▸ **Activity**:
Return every line in the entries below where the word "width" shows up.

Drawing revision comparisons:

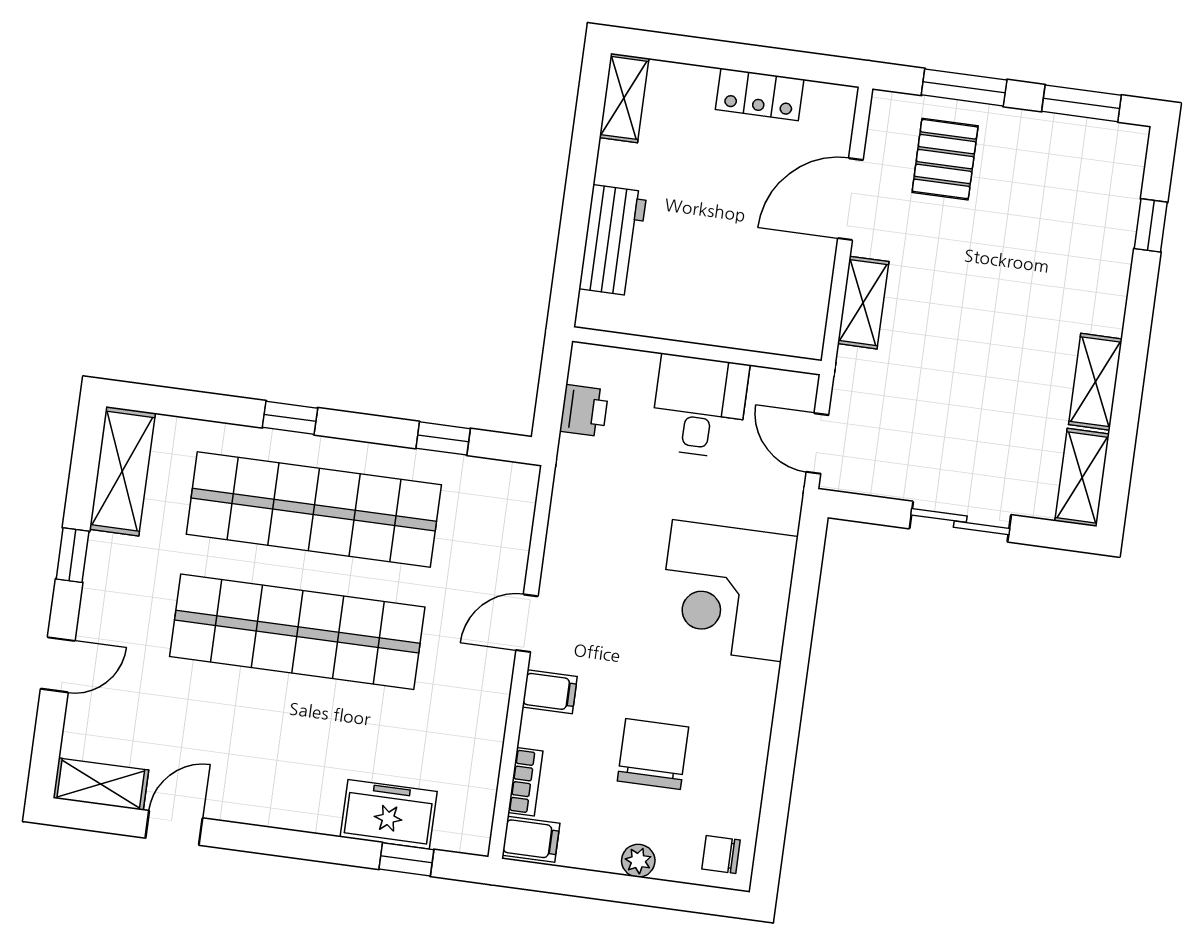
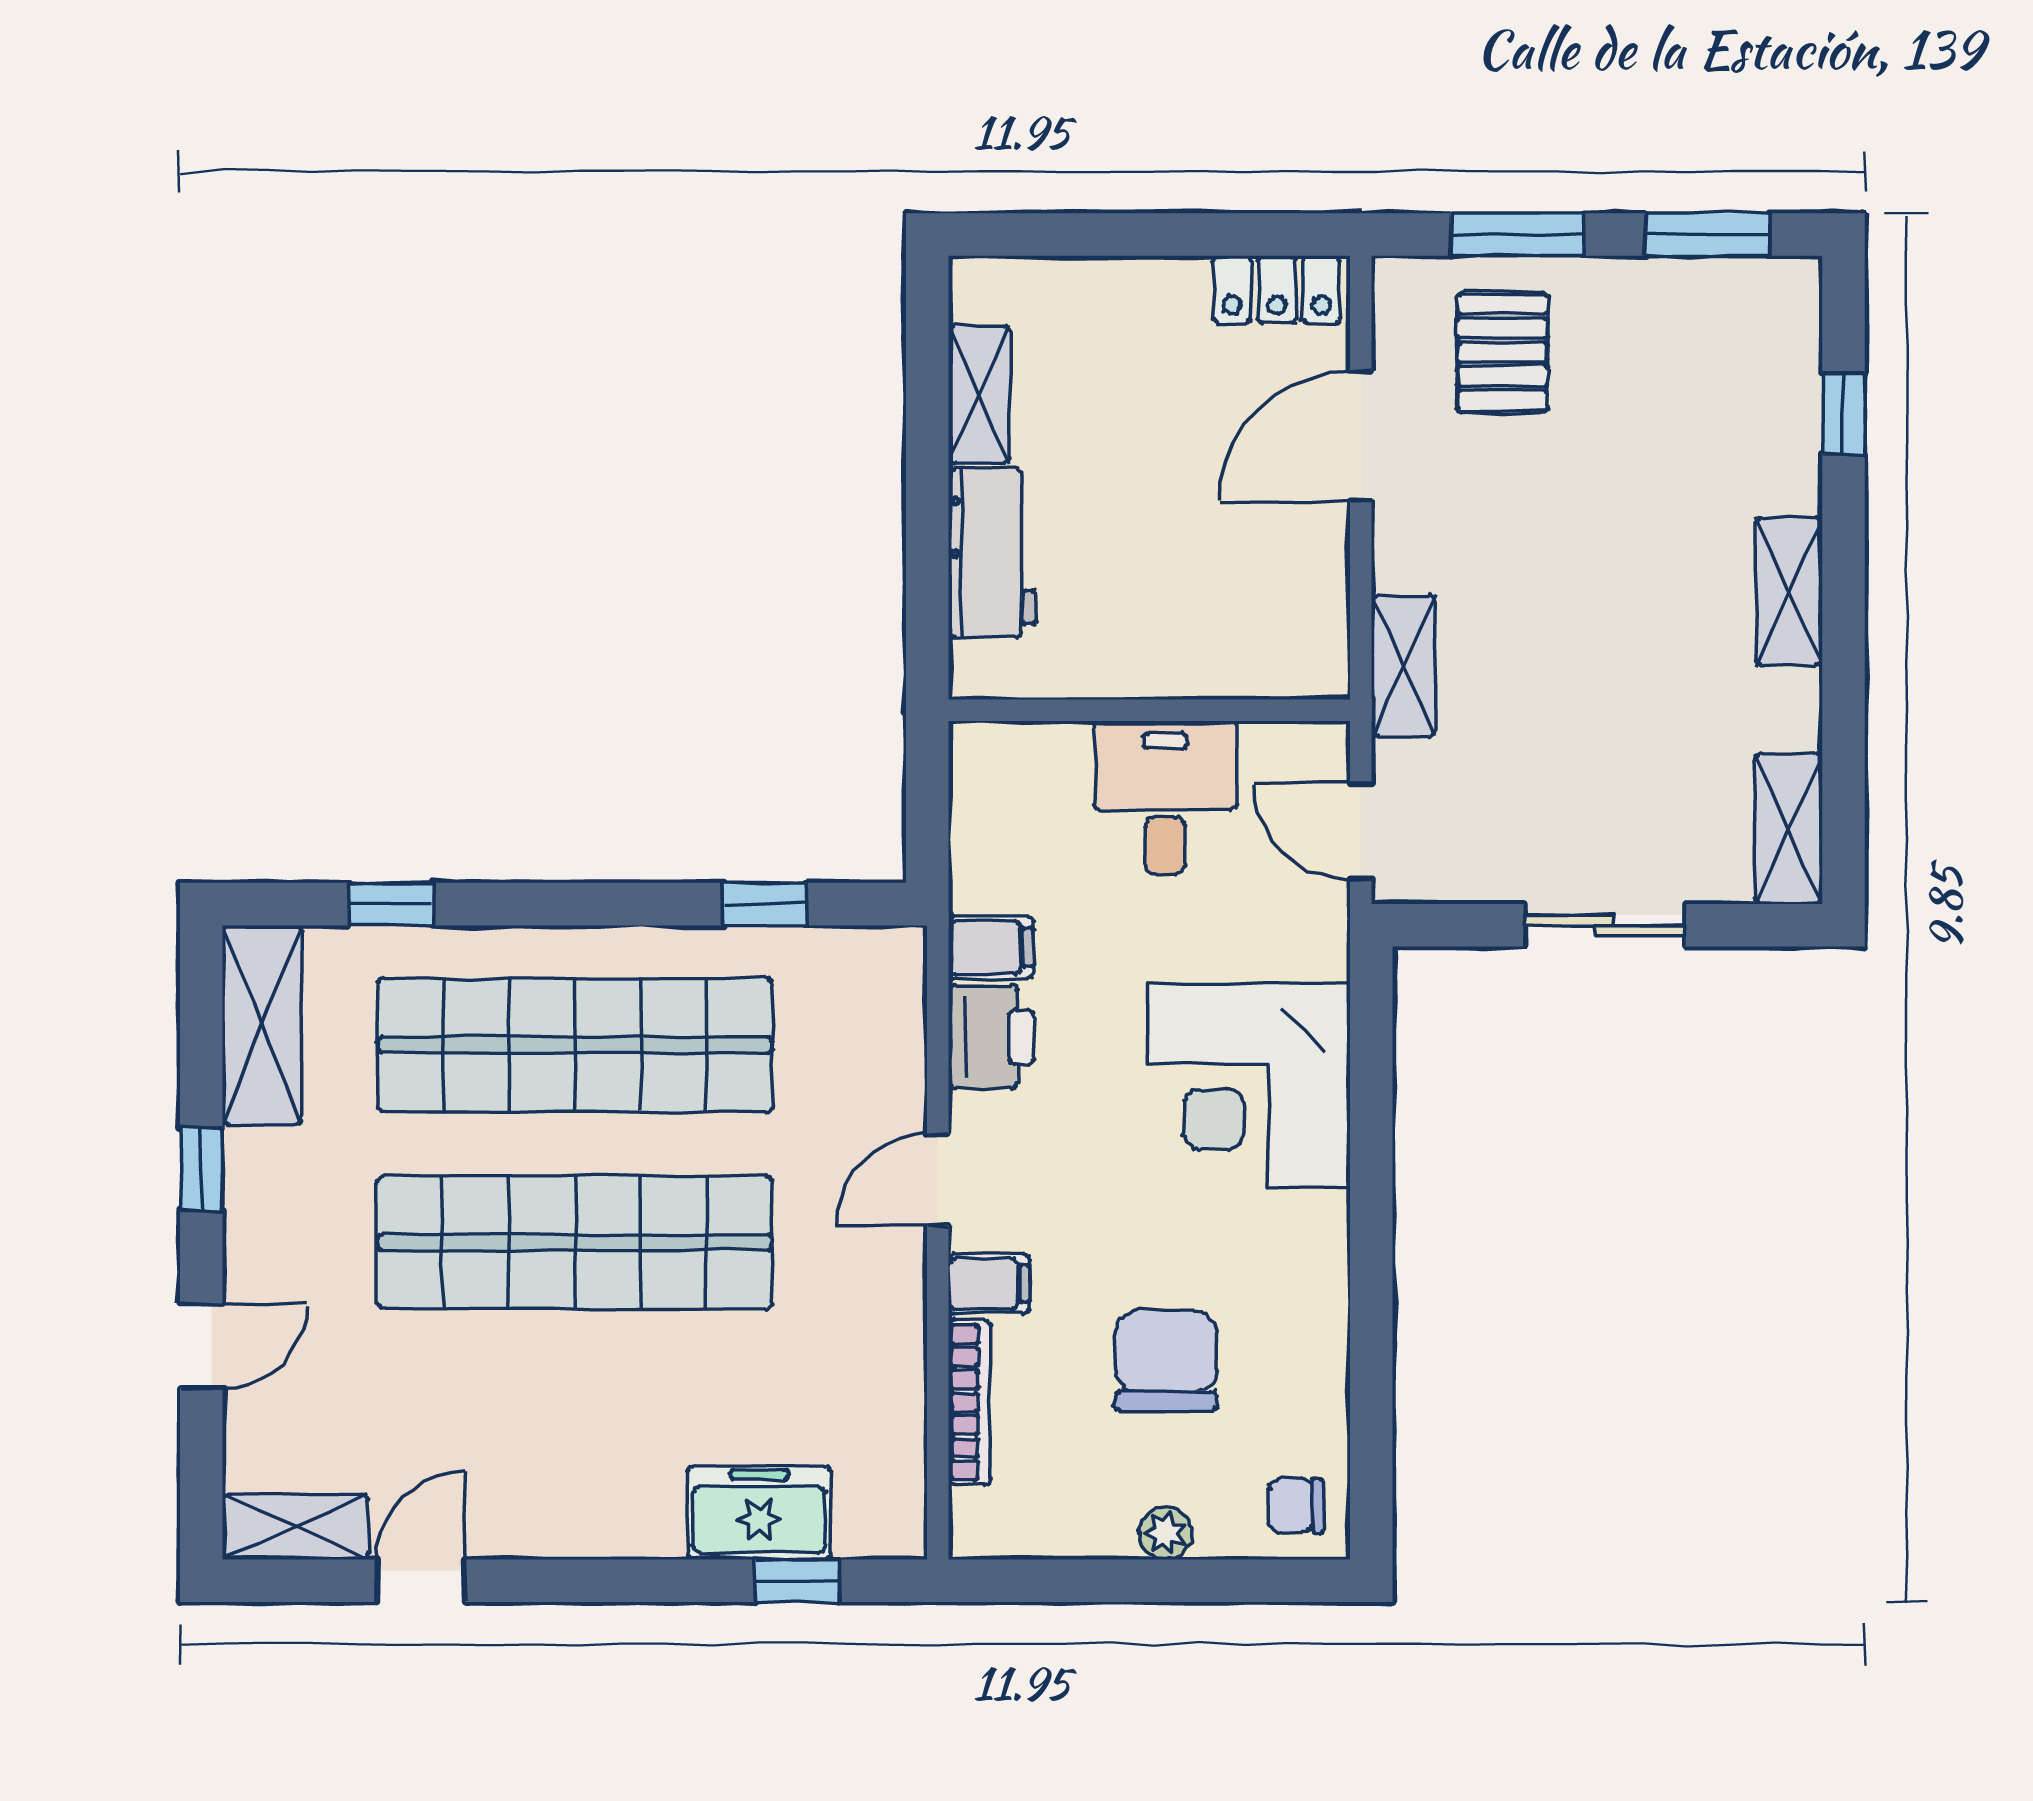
locker: (760, 94) -> (1277, 290), moved
shelving: (624, 98) -> (979, 394), moved
shelving: (863, 303) -> (1403, 666), moved
shelving: (1095, 382) -> (1789, 591), moved
printer: (584, 411) -> (991, 1037), moved, width x1.36, depth x1.24
window: (290, 418) -> (391, 904), moved
bookcase: (525, 782) -> (969, 1402), width x1.56
filing cabinet: (531, 839) -> (991, 948), moved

▸ **Solution to the problem**:
printer: (584, 411) -> (991, 1037), moved, width x1.36, depth x1.24
bookcase: (525, 782) -> (969, 1402), width x1.56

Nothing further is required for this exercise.